| TASK BRIEF |
Word-for-word transcription needed. Include every entry below but no pictures.
##### DATA TO EXAMINE #####
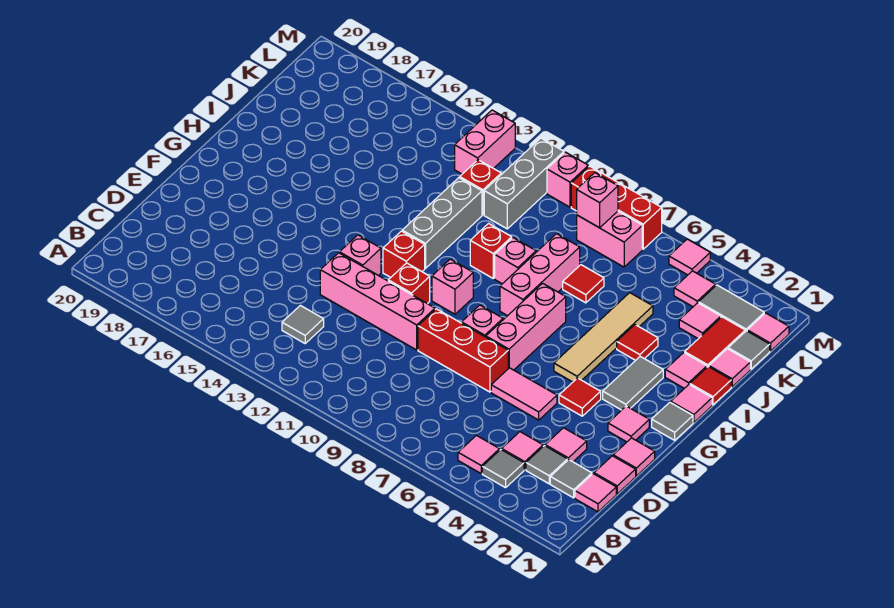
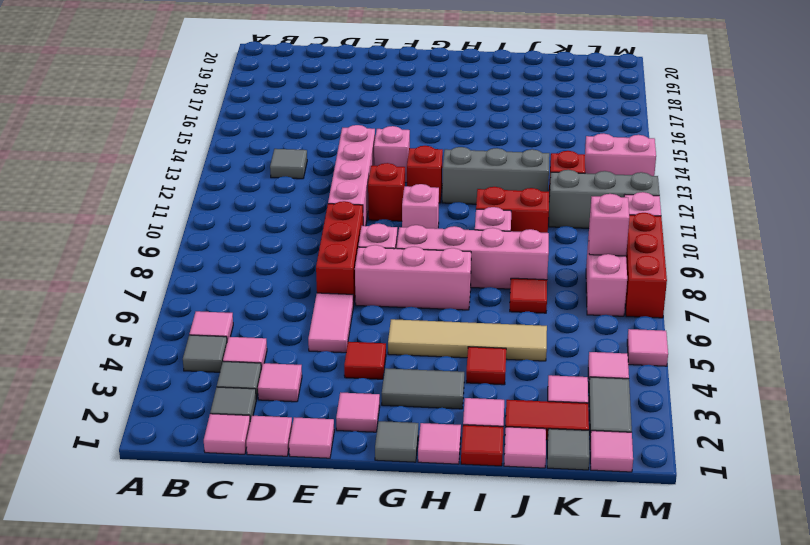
pink brick H8:J8 level 1 -> pink brick G8:J8 level 1
red brick I10 level 1 -> red brick I10:J10 level 1

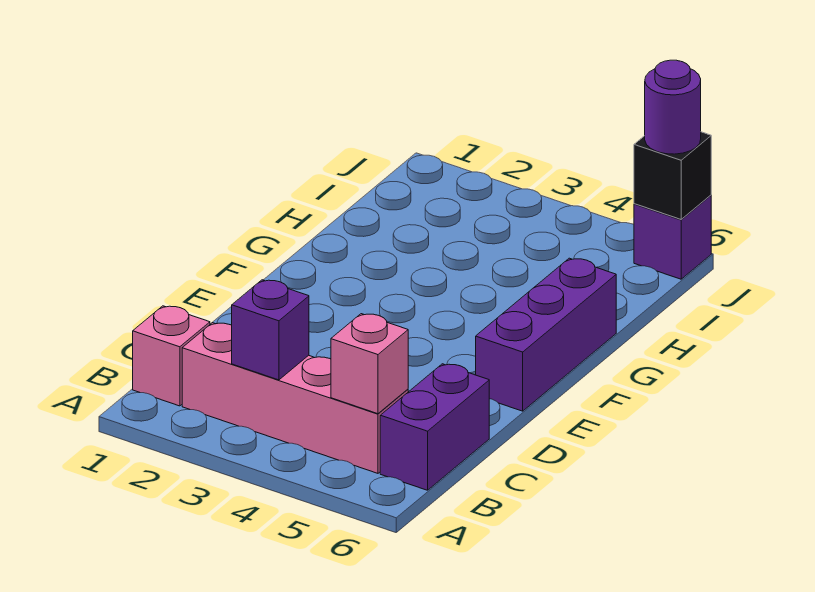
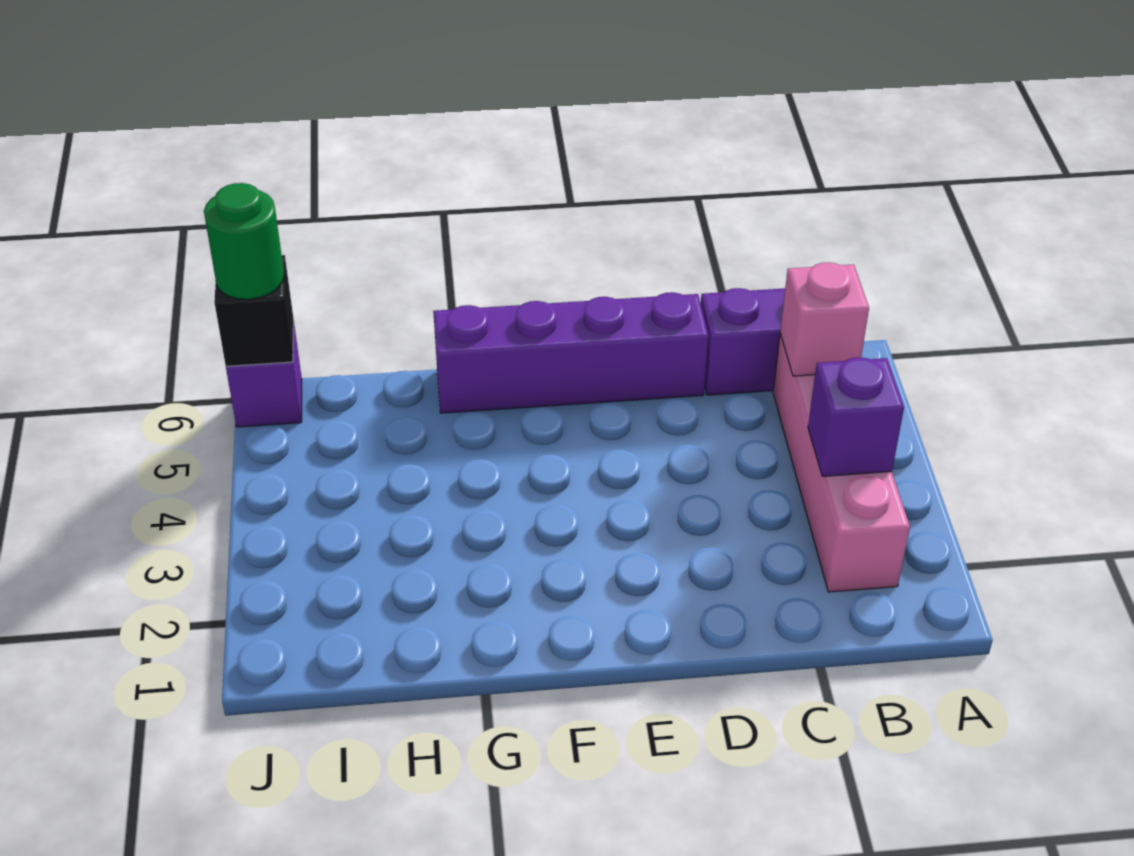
pink brick B1 level 1 -> none
purple brick E6:G6 level 1 -> purple brick D6:G6 level 1
purple round brick J6 level 3 -> green round brick J6 level 3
#####
| ANSWER AREA |
pink brick H8:J8 level 1 -> pink brick G8:J8 level 1
red brick I10 level 1 -> red brick I10:J10 level 1

pink brick B1 level 1 -> none
purple brick E6:G6 level 1 -> purple brick D6:G6 level 1
purple round brick J6 level 3 -> green round brick J6 level 3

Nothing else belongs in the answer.